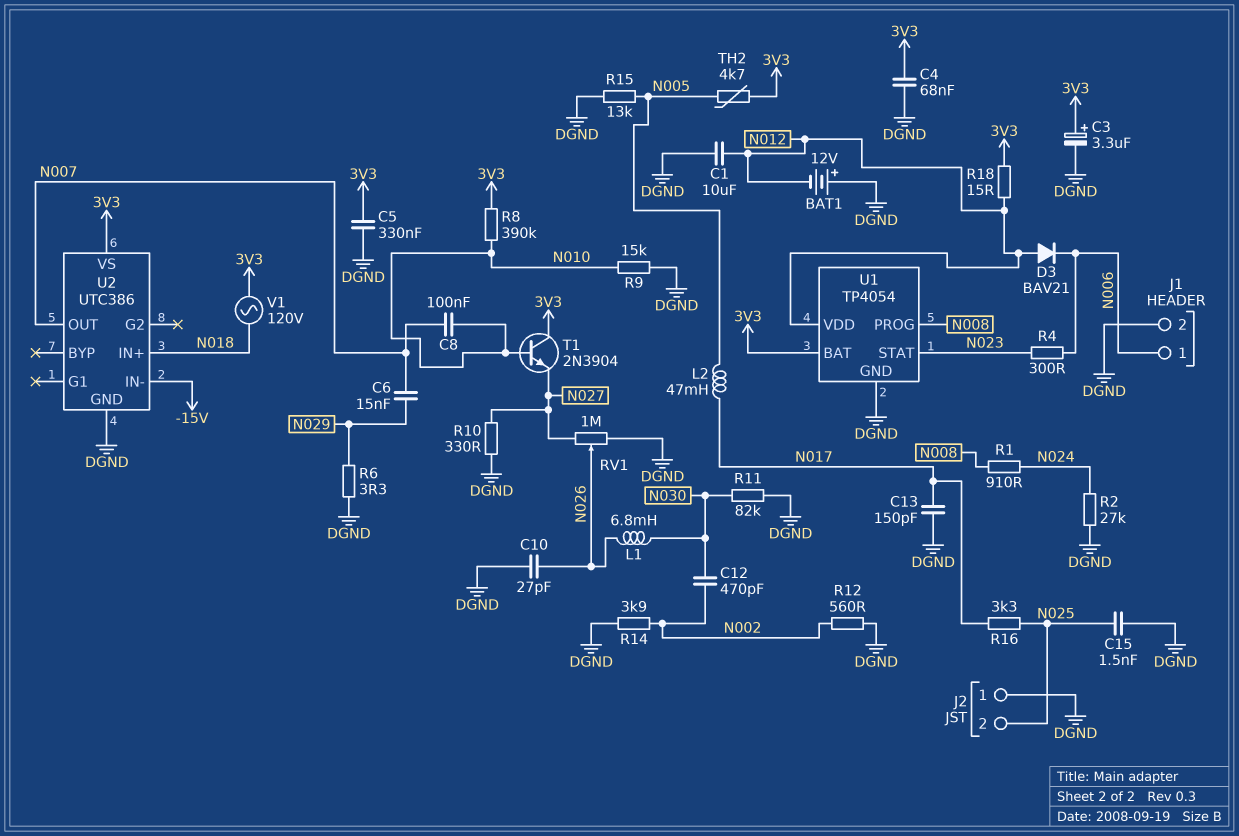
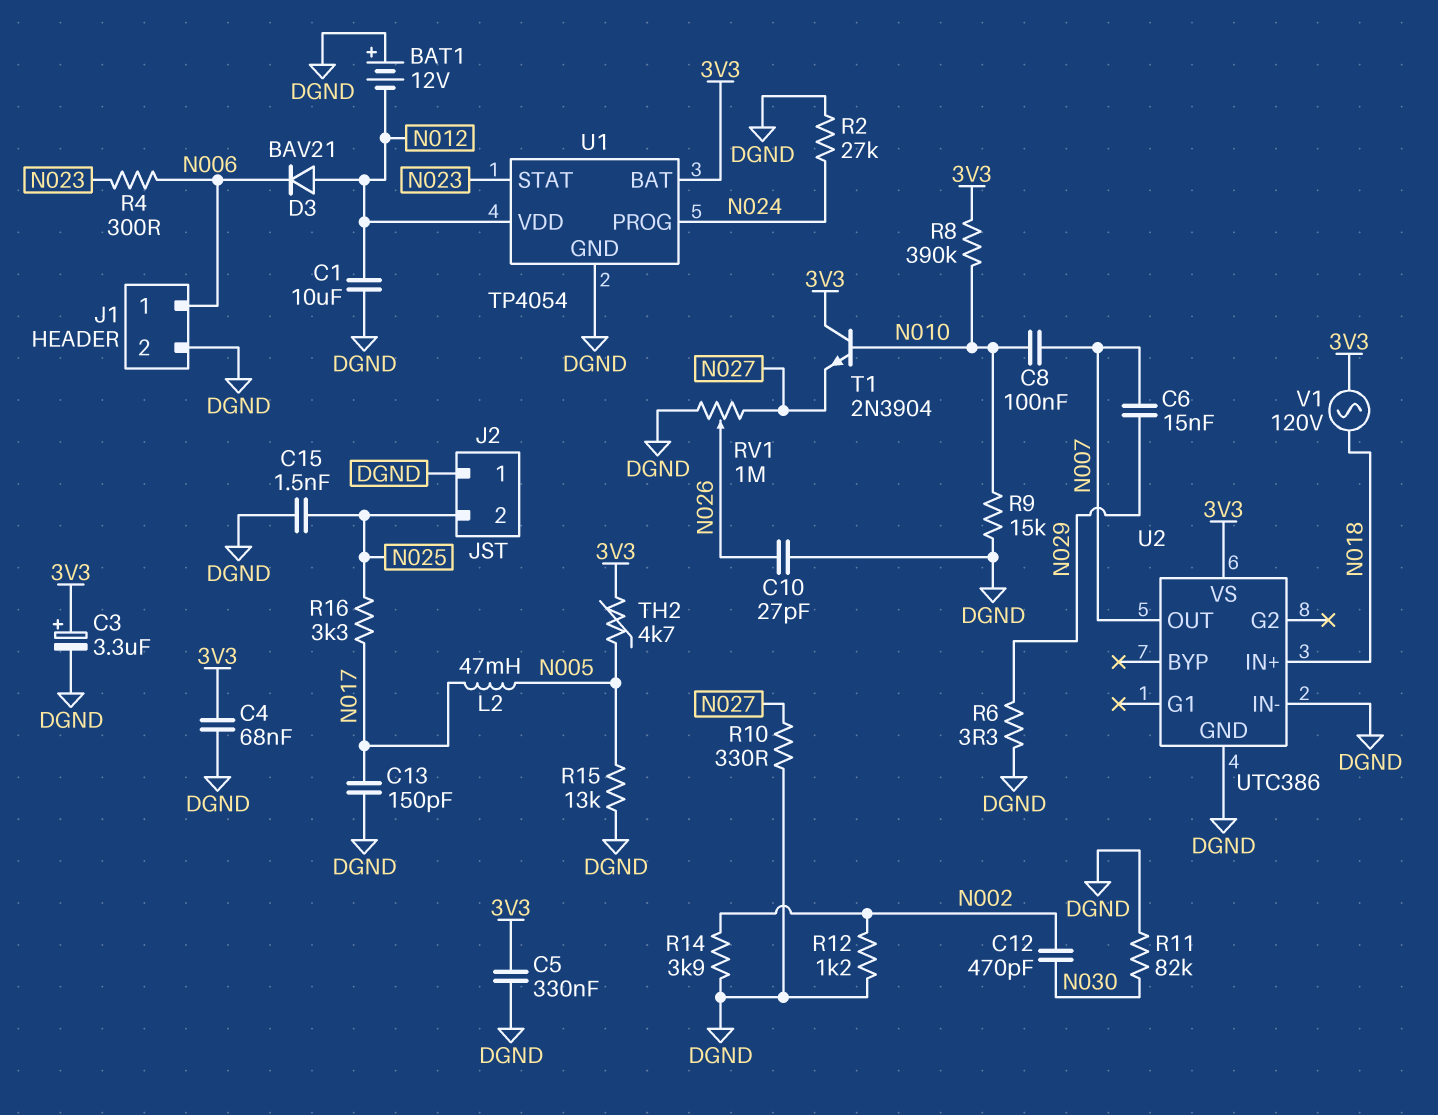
L1: 6.8mH (N026, N030) -> none
R1: 910 (N008, N024) -> none
R12: 560 (DGND, N002) -> 1.2k (DGND, N002)
R18: 15 (3V3, N012) -> none
U1 pin PROG: N008 -> N024
U2 pin IN-: -15V -> DGND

**EXERCISE DETAILS:**
Determine the number of lines in the listing that contain the word "DGND", and respond with nothing but that number.

**OUTPUT OF THE EXERCISE:**
2